_Source data_
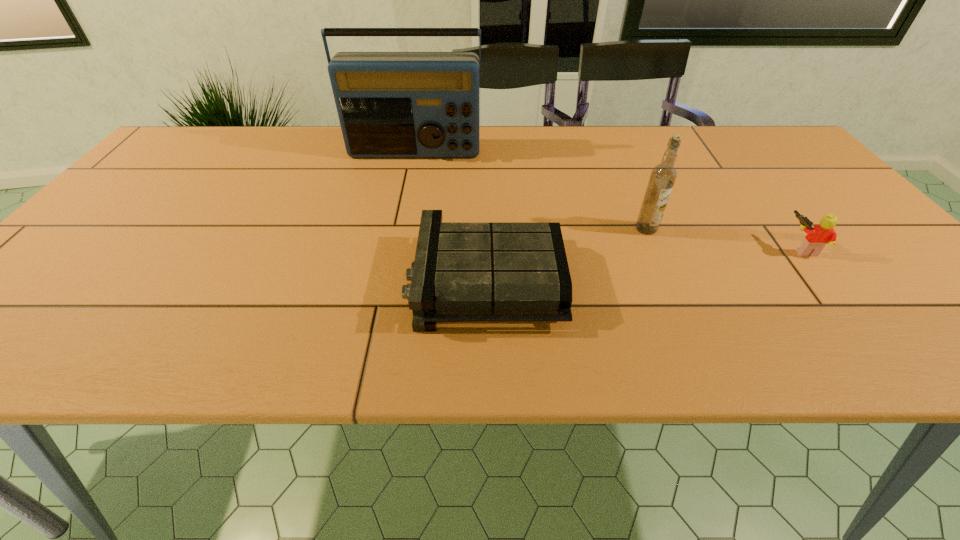
I want to click on the farther radio receiver, so click(x=390, y=104).

This screenshot has width=960, height=540. What are the coordinates of `the farthest object` in the screenshot? It's located at (390, 104).

In order to click on the third nearest object in this screenshot , I will do `click(663, 176)`.

At what (x,y) coordinates should I click in order to perform the action: click on vodka. Please return your answer as a coordinate pair (x, y). Looking at the image, I should click on (663, 176).

What are the coordinates of `the second shortest object` in the screenshot? It's located at (819, 235).

Locate an element on the screen. The image size is (960, 540). the rightmost object is located at coordinates (819, 235).

The width and height of the screenshot is (960, 540). In order to click on the shorter radio receiver in this screenshot , I will do `click(463, 272)`.

The width and height of the screenshot is (960, 540). Find the location of `the nearer radio receiver`. the nearer radio receiver is located at coordinates 463,272.

Identify the location of vacant position located 0.400m on the front panel of the farthest object. The height and width of the screenshot is (540, 960). (393, 261).

What are the coordinates of `vacant space located 0.130m on the label of the second farthest object` in the screenshot? It's located at (666, 276).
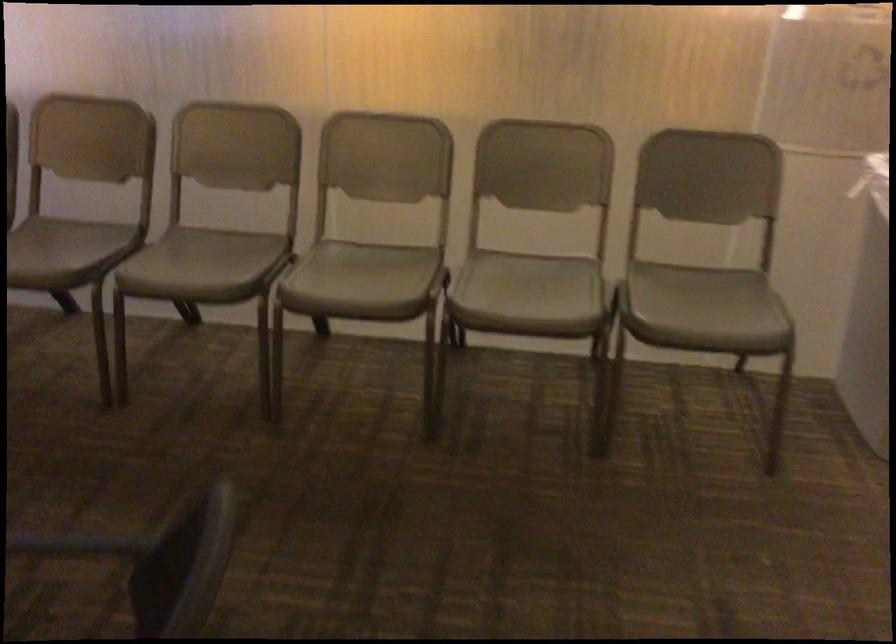
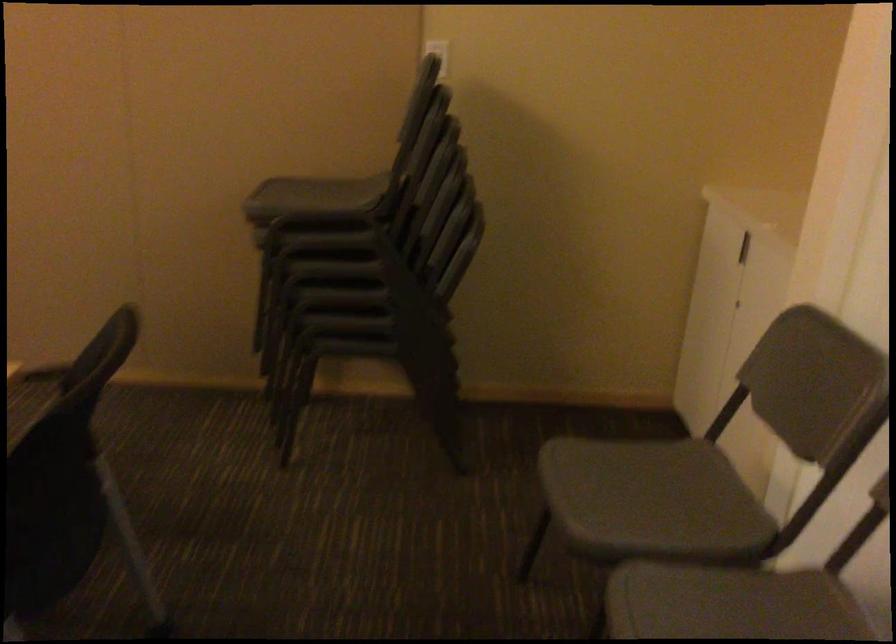
The first image is from the beginning of the video and the second image is from the end. How did the camera likely rotate when shooting the video?

The camera rotated toward right-down.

_What you need to do_
Copy out all the entries above, substituting "radio set" for every "radio receiver" and keeping everything else unchanged. Omit the pictures.

_Solved problem_
I want to click on the farther radio set, so click(x=390, y=104).

This screenshot has width=960, height=540. What are the coordinates of `the farthest object` in the screenshot? It's located at (390, 104).

In order to click on the third nearest object in this screenshot , I will do `click(663, 176)`.

At what (x,y) coordinates should I click in order to perform the action: click on vodka. Please return your answer as a coordinate pair (x, y). Looking at the image, I should click on (663, 176).

What are the coordinates of `the second shortest object` in the screenshot? It's located at (819, 235).

Locate an element on the screen. The image size is (960, 540). the rightmost object is located at coordinates (819, 235).

The width and height of the screenshot is (960, 540). In order to click on the shorter radio set in this screenshot , I will do `click(463, 272)`.

The width and height of the screenshot is (960, 540). Find the location of `the nearer radio set`. the nearer radio set is located at coordinates 463,272.

Identify the location of vacant position located 0.400m on the front panel of the farthest object. The height and width of the screenshot is (540, 960). (393, 261).

What are the coordinates of `vacant space located 0.130m on the label of the second farthest object` in the screenshot? It's located at (666, 276).
The first image is from the beginning of the video and the second image is from the end. How did the camera likely rotate when shooting the video?

The camera rotated toward right-down.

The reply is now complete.